Records contained in a dataset:

# # # # #

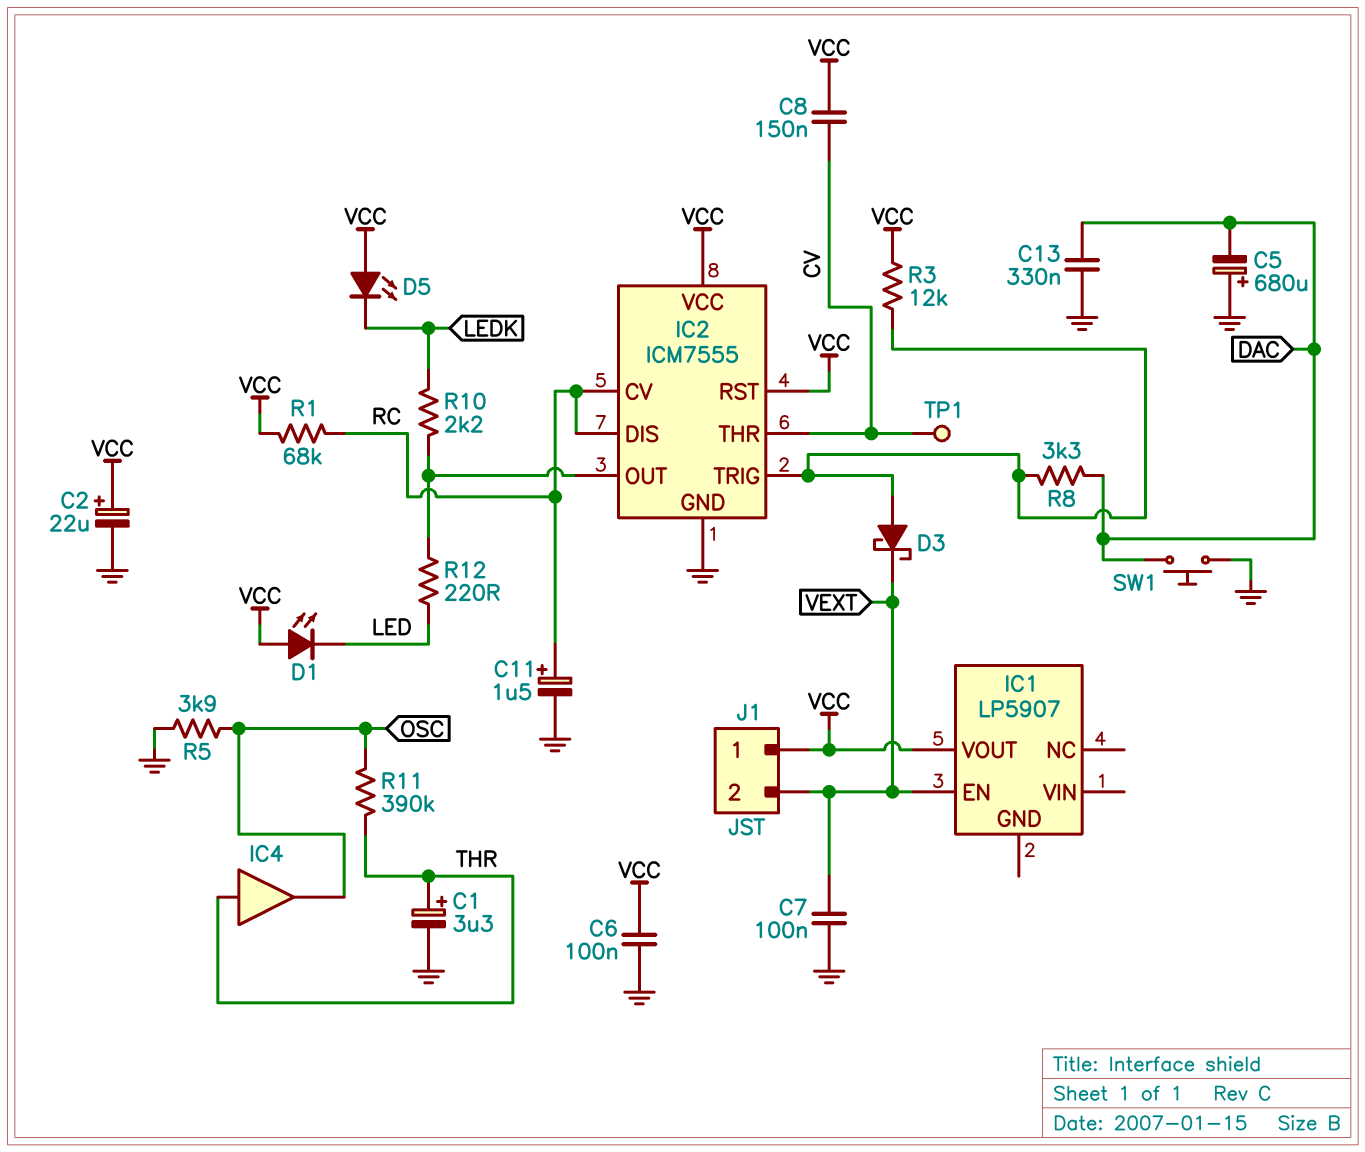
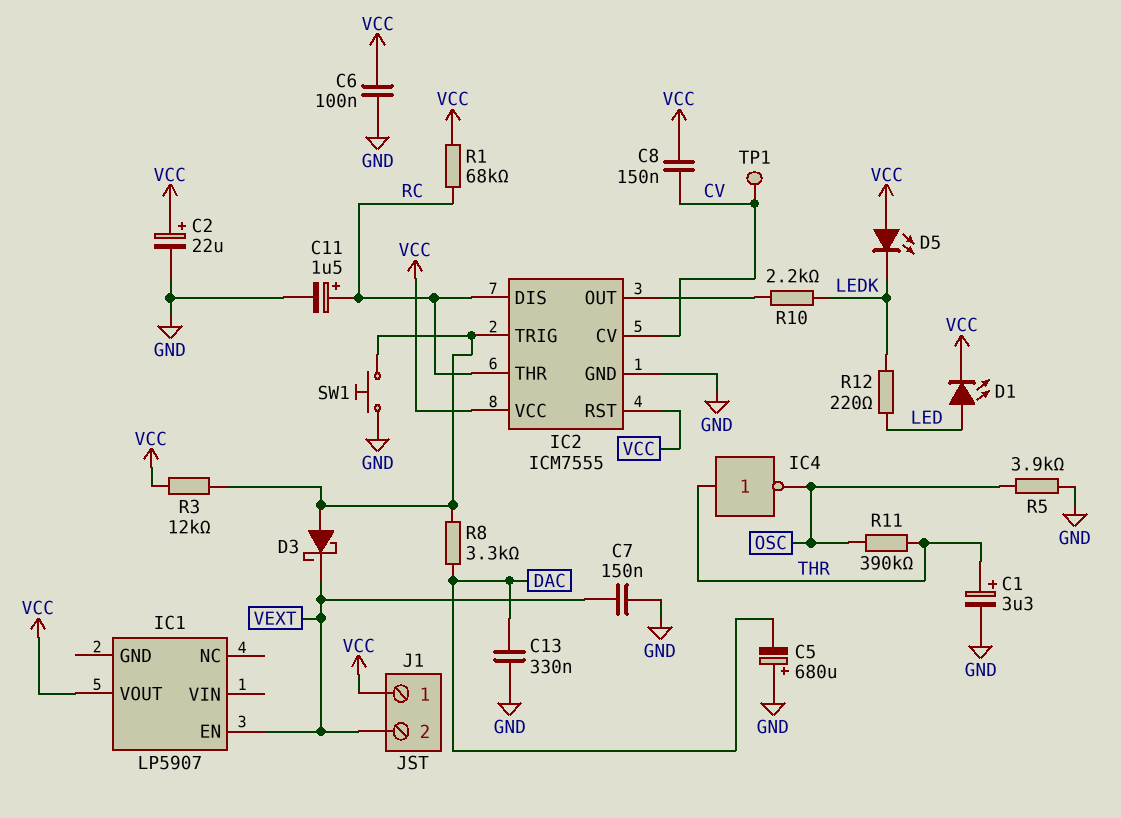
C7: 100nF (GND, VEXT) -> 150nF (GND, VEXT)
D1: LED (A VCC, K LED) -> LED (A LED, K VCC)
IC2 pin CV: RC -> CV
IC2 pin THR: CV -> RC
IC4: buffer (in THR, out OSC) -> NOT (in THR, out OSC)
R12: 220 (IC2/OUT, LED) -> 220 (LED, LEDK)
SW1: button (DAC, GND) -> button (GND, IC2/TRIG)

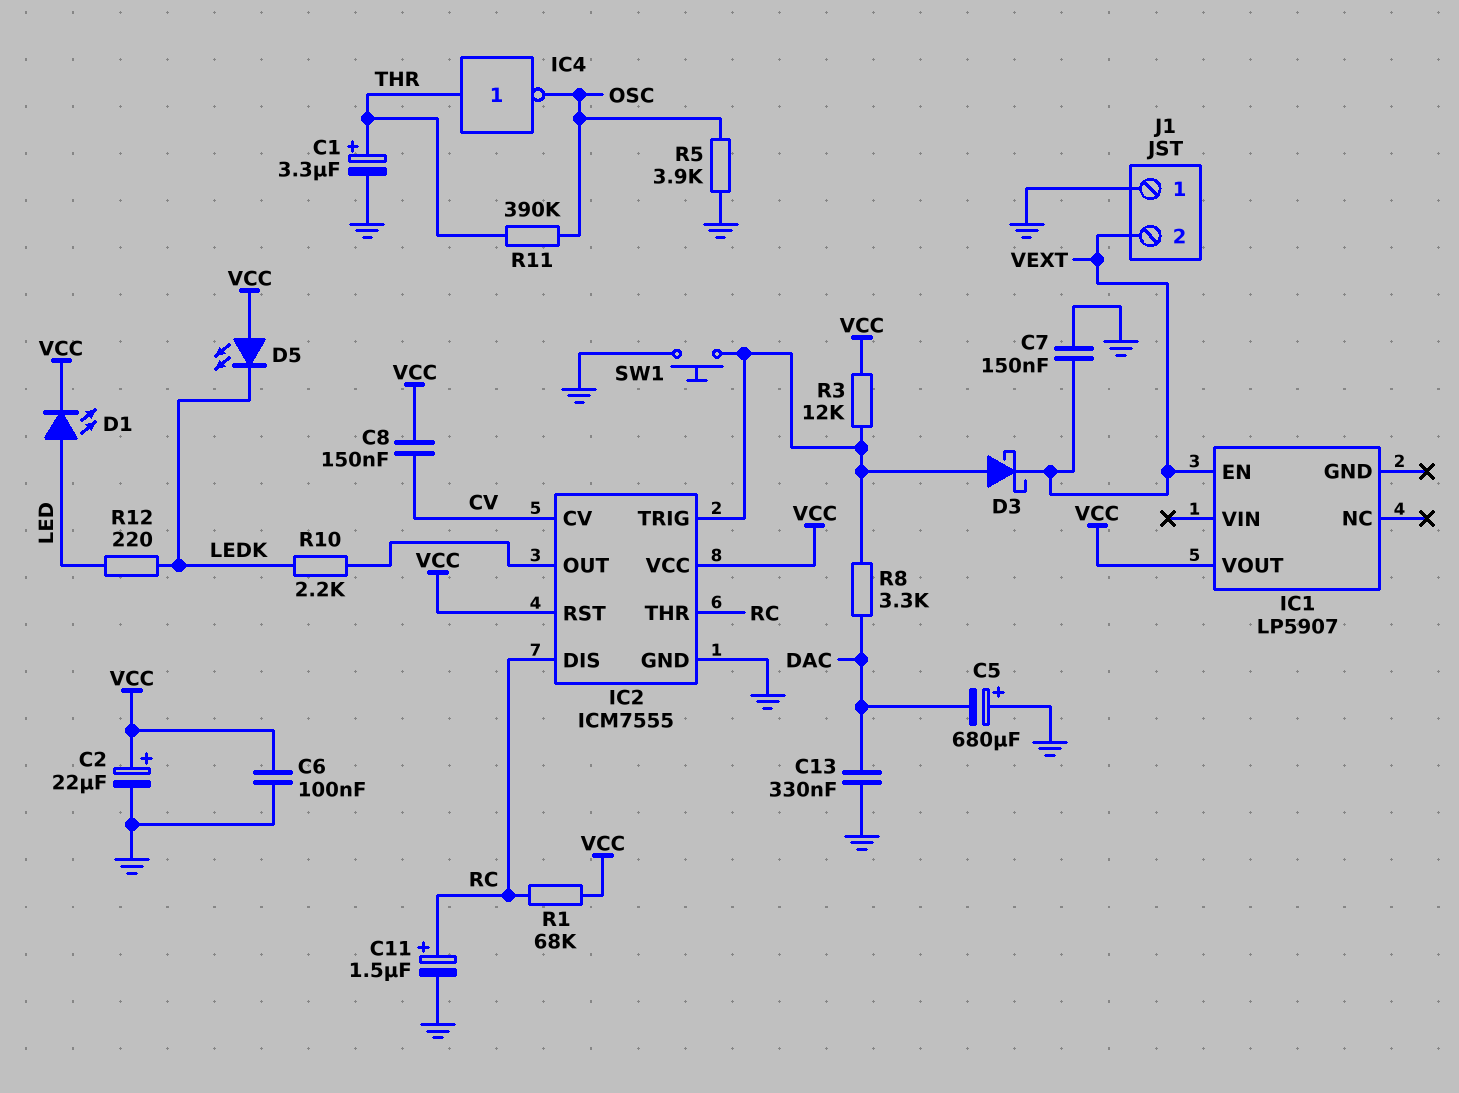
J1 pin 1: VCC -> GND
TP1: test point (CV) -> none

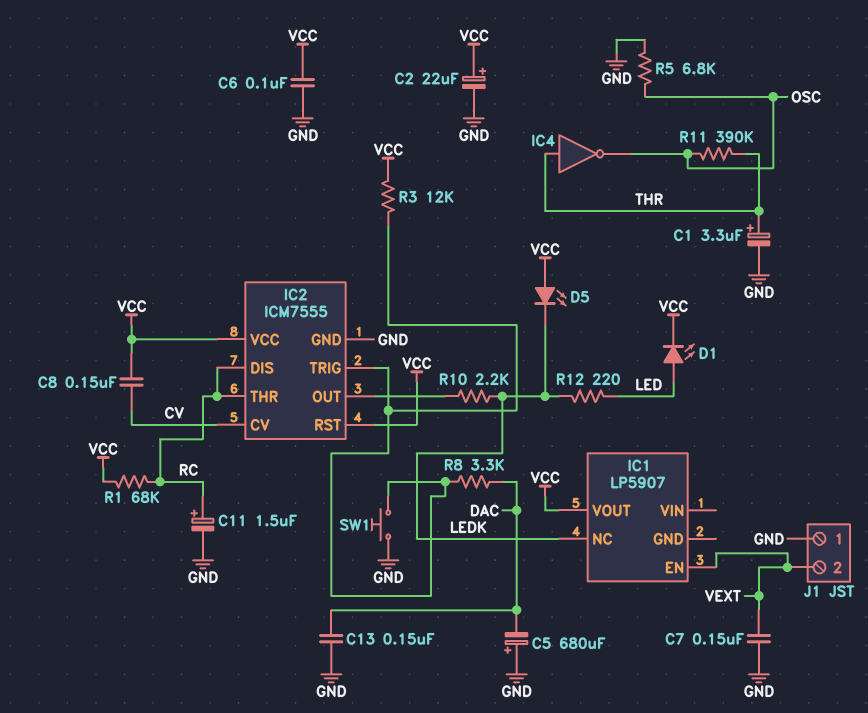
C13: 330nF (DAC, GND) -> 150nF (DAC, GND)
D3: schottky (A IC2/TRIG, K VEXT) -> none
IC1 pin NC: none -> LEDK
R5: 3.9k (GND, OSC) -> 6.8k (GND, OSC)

# # # # #

_Exercise prompt_. Repeat exactly the lines in the entries from the one containing "IC4: buffer (in" to the final line, inclusive, and nothing beyond them; skip pictures.

_Written response_.
IC4: buffer (in THR, out OSC) -> NOT (in THR, out OSC)
R12: 220 (IC2/OUT, LED) -> 220 (LED, LEDK)
SW1: button (DAC, GND) -> button (GND, IC2/TRIG)

J1 pin 1: VCC -> GND
TP1: test point (CV) -> none

C13: 330nF (DAC, GND) -> 150nF (DAC, GND)
D3: schottky (A IC2/TRIG, K VEXT) -> none
IC1 pin NC: none -> LEDK
R5: 3.9k (GND, OSC) -> 6.8k (GND, OSC)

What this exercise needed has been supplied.